■ Task to complete ■
Up to and including the line containing "U3: PIC12F675 -> PIC12F1840", retype each line of the listing below exactly, beginning with the first.

■ Available records ■
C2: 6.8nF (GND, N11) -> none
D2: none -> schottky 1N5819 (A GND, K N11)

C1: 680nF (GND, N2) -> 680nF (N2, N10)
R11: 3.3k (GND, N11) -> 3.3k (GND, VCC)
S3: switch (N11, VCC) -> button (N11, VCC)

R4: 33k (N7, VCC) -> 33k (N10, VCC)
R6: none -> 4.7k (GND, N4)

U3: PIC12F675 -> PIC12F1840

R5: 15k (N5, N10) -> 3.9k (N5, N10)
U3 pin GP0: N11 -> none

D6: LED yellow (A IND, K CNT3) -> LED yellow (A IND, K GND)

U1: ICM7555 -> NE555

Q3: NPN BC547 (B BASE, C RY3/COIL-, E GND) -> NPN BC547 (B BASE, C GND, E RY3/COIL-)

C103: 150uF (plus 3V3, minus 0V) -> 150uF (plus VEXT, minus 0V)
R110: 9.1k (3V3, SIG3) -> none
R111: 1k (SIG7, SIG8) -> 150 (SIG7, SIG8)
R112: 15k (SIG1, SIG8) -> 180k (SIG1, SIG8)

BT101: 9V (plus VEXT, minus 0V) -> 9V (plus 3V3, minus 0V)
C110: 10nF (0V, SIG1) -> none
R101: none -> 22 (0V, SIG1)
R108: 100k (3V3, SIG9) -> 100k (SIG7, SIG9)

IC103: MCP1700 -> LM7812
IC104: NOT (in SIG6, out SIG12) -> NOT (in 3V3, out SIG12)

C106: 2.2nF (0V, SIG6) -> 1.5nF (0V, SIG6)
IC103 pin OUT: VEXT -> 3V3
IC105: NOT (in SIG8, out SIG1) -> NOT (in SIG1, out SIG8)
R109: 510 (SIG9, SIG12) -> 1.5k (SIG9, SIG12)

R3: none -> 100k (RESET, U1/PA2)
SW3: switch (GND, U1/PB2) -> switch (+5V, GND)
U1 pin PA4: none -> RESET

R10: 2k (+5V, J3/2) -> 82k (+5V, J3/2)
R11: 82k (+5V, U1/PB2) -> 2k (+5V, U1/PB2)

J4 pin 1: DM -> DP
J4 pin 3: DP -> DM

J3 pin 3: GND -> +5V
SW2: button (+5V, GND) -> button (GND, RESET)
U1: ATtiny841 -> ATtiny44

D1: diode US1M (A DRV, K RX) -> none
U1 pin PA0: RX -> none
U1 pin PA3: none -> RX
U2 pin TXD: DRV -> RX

■ Exercise response ■
C2: 6.8nF (GND, N11) -> none
D2: none -> schottky 1N5819 (A GND, K N11)

C1: 680nF (GND, N2) -> 680nF (N2, N10)
R11: 3.3k (GND, N11) -> 3.3k (GND, VCC)
S3: switch (N11, VCC) -> button (N11, VCC)

R4: 33k (N7, VCC) -> 33k (N10, VCC)
R6: none -> 4.7k (GND, N4)

U3: PIC12F675 -> PIC12F1840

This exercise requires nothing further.